++++ Records to process ++++

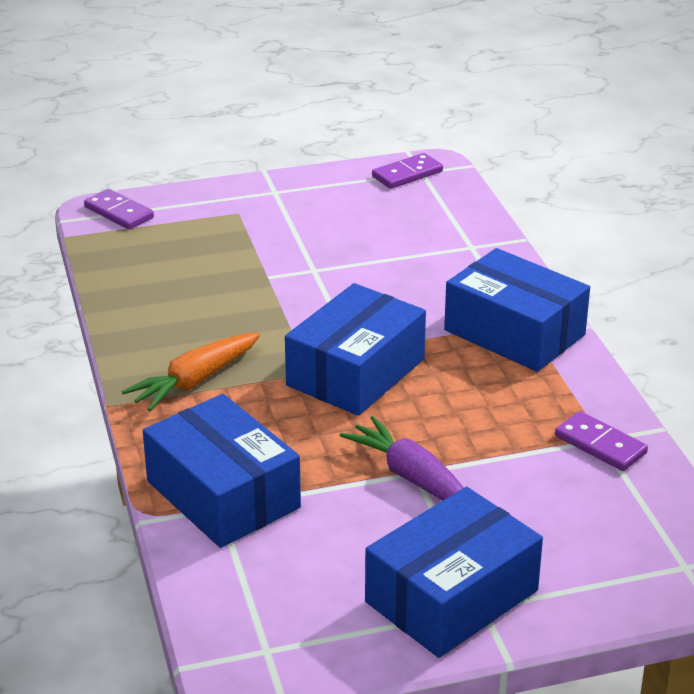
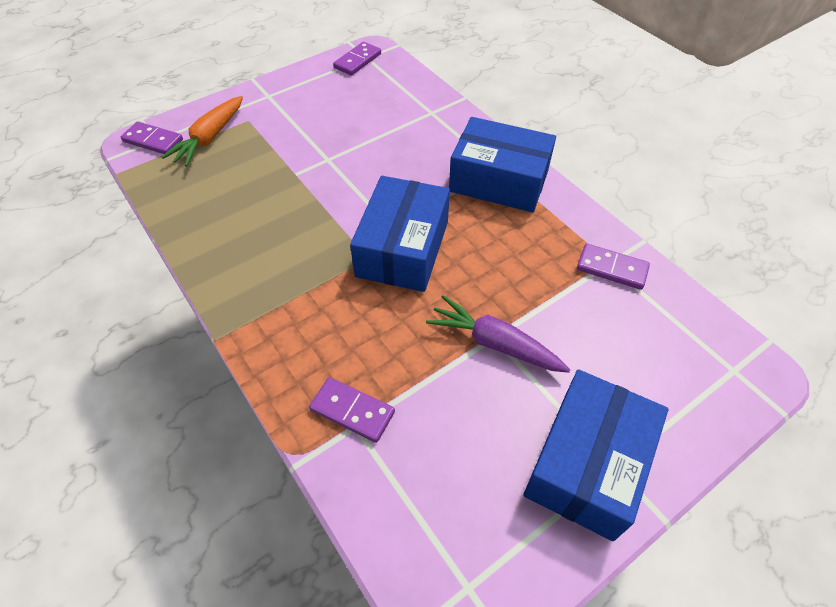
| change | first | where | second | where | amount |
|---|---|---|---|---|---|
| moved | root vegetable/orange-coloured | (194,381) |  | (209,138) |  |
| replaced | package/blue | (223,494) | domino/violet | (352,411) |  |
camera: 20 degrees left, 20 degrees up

++++

• About this exercise:
Type out the data above once more, exactly, with no images included.

• Task solution:
| change | first | where | second | where | amount |
|---|---|---|---|---|---|
| moved | root vegetable/orange-coloured | (194,381) |  | (209,138) |  |
| replaced | package/blue | (223,494) | domino/violet | (352,411) |  |
camera: 20 degrees left, 20 degrees up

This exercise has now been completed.